** Opening Input records block **

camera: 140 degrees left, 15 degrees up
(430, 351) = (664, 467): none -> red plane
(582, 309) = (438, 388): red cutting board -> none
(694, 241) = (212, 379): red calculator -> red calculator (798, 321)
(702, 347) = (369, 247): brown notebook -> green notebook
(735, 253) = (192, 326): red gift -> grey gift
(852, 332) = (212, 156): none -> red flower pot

** Closing Input records block **
** Opening Input records block **

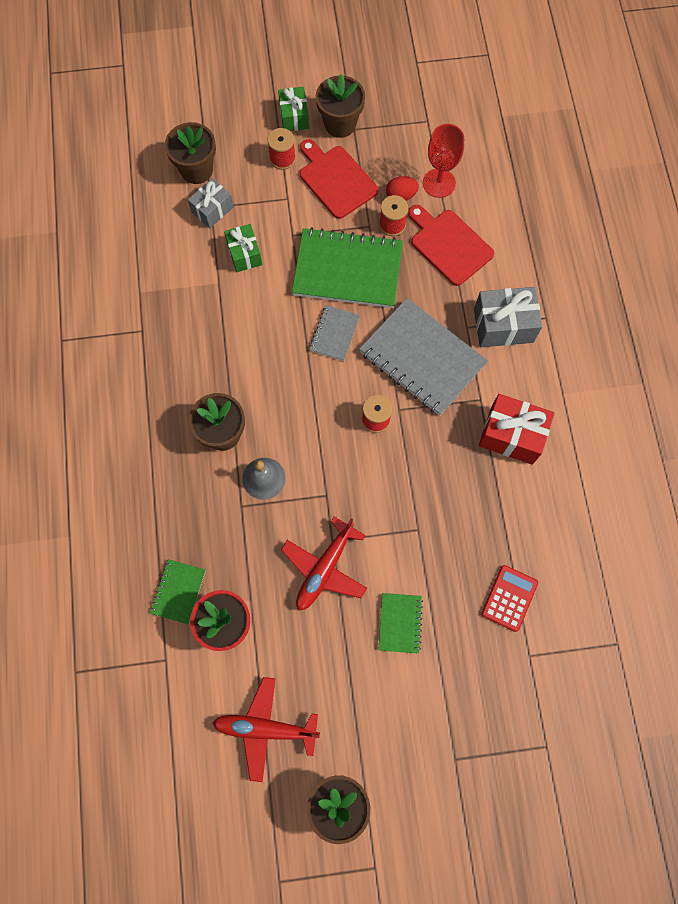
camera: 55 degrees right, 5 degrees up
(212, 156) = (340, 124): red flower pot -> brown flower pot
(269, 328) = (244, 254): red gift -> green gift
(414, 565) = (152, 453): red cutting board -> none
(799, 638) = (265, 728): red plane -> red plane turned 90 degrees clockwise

** Closing Input records block **
** Opening Input records block **

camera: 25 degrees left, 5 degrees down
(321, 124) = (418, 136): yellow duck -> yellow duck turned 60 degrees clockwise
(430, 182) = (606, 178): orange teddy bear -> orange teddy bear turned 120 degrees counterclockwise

** Closing Input records block **

Retype exactly the lines above, from the one with "camera: 140 degrees left, 15 degrees up" through the one with "(852, 332) = (212, 156): none", inclusive.

Answer box.
camera: 140 degrees left, 15 degrees up
(430, 351) = (664, 467): none -> red plane
(582, 309) = (438, 388): red cutting board -> none
(694, 241) = (212, 379): red calculator -> red calculator (798, 321)
(702, 347) = (369, 247): brown notebook -> green notebook
(735, 253) = (192, 326): red gift -> grey gift
(852, 332) = (212, 156): none -> red flower pot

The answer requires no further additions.